* **What to work on**
Can you return every line of the data below word for word, leaving out the pictures?

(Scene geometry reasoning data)

* * * * * * *

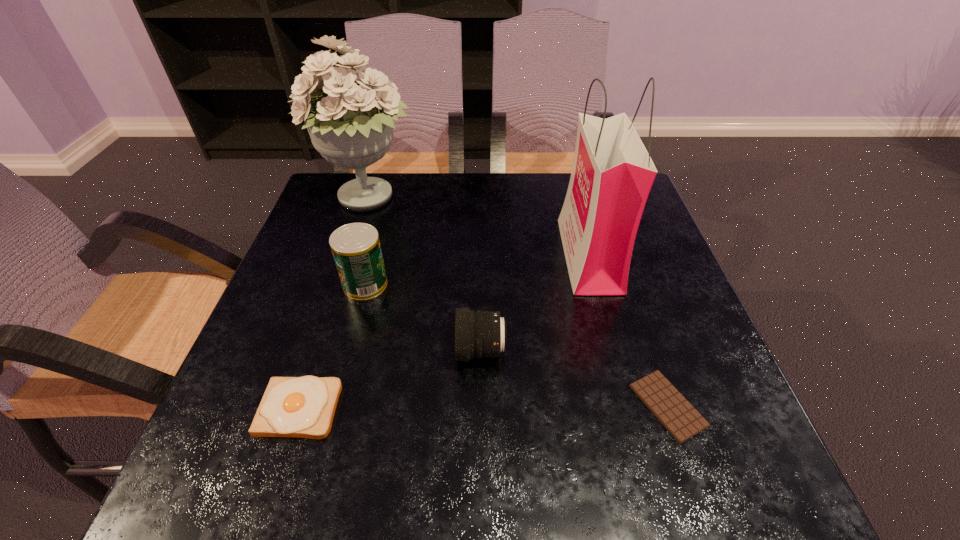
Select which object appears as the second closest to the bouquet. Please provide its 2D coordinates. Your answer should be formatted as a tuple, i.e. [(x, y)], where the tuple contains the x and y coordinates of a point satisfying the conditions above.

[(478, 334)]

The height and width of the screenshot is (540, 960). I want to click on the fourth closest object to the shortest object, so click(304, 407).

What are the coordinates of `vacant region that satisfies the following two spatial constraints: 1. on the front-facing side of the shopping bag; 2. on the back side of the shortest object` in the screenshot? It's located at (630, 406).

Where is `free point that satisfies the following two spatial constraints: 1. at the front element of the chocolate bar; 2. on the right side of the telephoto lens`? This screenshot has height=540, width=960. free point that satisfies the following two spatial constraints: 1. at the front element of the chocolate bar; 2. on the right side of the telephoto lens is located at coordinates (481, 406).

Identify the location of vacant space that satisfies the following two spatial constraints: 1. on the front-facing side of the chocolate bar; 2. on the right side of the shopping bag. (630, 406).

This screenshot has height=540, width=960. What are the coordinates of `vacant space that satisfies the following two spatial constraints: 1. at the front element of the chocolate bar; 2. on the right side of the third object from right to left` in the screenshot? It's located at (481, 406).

* * * * * * *

* **Result for this exercise**
Select which object appears as the second closest to the bouquet. Please provide its 2D coordinates. Your answer should be formatted as a tuple, i.e. [(x, y)], where the tuple contains the x and y coordinates of a point satisfying the conditions above.

[(478, 334)]

The height and width of the screenshot is (540, 960). I want to click on the fourth closest object to the shortest object, so click(304, 407).

What are the coordinates of `vacant region that satisfies the following two spatial constraints: 1. on the front-facing side of the shopping bag; 2. on the back side of the shortest object` in the screenshot? It's located at (630, 406).

Where is `free point that satisfies the following two spatial constraints: 1. at the front element of the chocolate bar; 2. on the right side of the telephoto lens`? This screenshot has height=540, width=960. free point that satisfies the following two spatial constraints: 1. at the front element of the chocolate bar; 2. on the right side of the telephoto lens is located at coordinates (481, 406).

Identify the location of vacant space that satisfies the following two spatial constraints: 1. on the front-facing side of the chocolate bar; 2. on the right side of the shopping bag. (630, 406).

This screenshot has height=540, width=960. What are the coordinates of `vacant space that satisfies the following two spatial constraints: 1. at the front element of the chocolate bar; 2. on the right side of the third object from right to left` in the screenshot? It's located at (481, 406).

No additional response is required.